# Records shown
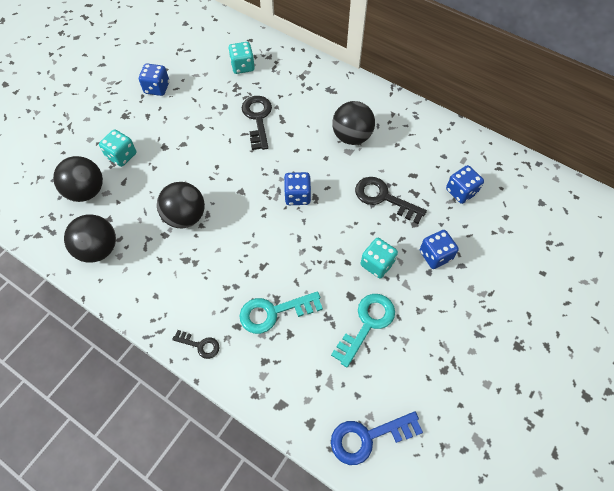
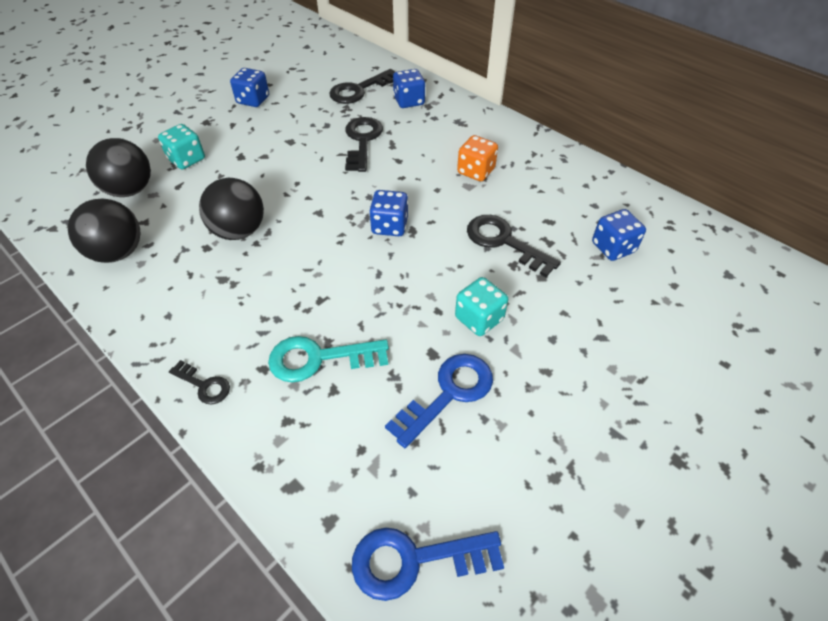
camera: 10 degrees right, 10 degrees down
turquoise dice [228,42,255,74] -> black key [329,69,395,104]
turquoise key [331,294,395,367] -> blue key [385,354,493,448]
black ball [332,101,375,145] -> orange dice [457,135,498,181]
blue dice [420,230,459,269] -> blue dice moved to [393,69,425,108]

# Task description
Collect the complete line wherever the string "turquoise" appears in the records.

# Expected answer
turquoise dice [228,42,255,74] -> black key [329,69,395,104]
turquoise key [331,294,395,367] -> blue key [385,354,493,448]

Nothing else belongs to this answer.